> **TASK GOAL**:
Transcribe all of the entries below exactly. Leave out the pictures.
--- DATA Enclosed Below ---
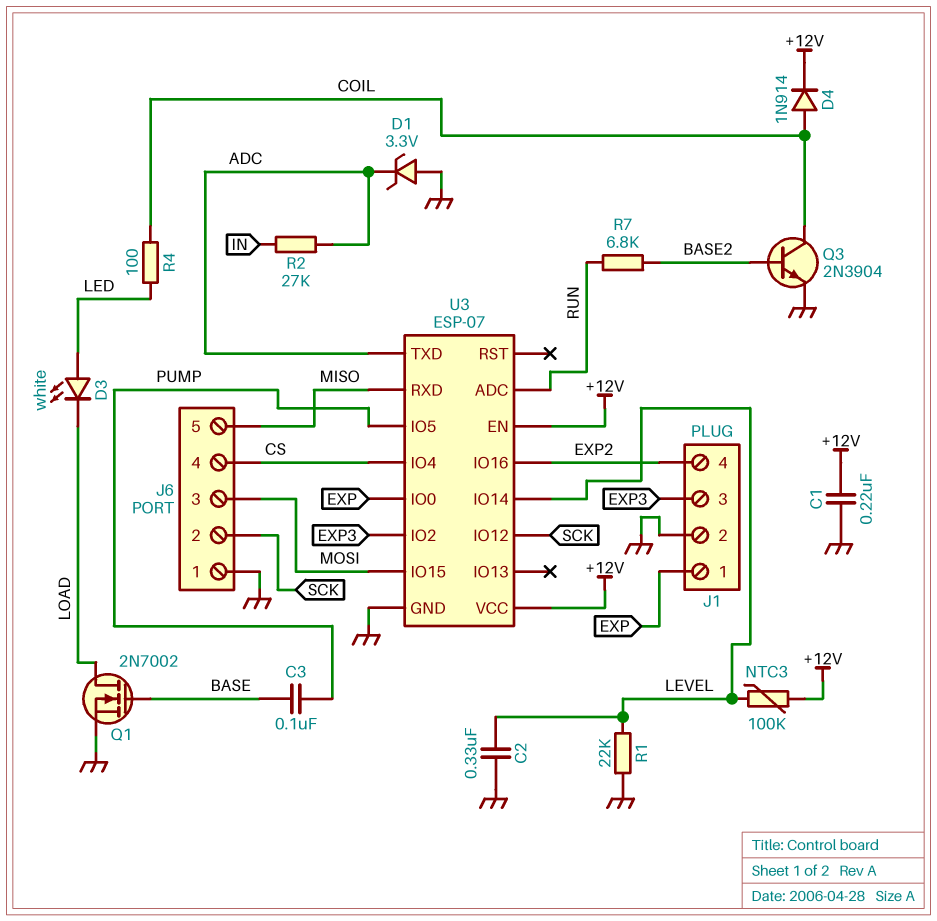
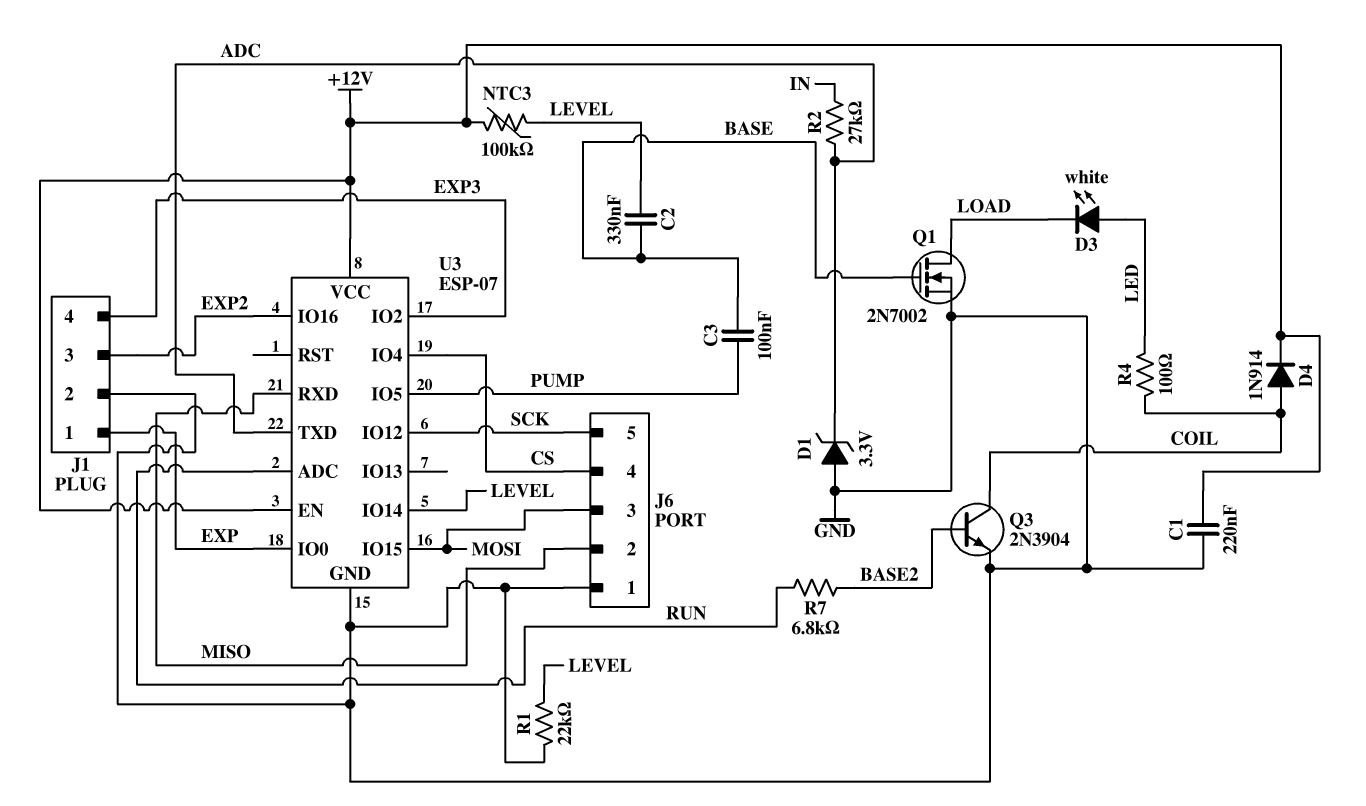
C2: 330nF (GND, LEVEL) -> 330nF (BASE, LEVEL)
J1 pin 3: EXP3 -> EXP2
J1 pin 4: EXP2 -> EXP3
J6 pin 2: SCK -> MISO
J6 pin 5: MISO -> SCK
--- End of Enclosed DATA ---
> **RESULT FOR THIS TASK**:
C2: 330nF (GND, LEVEL) -> 330nF (BASE, LEVEL)
J1 pin 3: EXP3 -> EXP2
J1 pin 4: EXP2 -> EXP3
J6 pin 2: SCK -> MISO
J6 pin 5: MISO -> SCK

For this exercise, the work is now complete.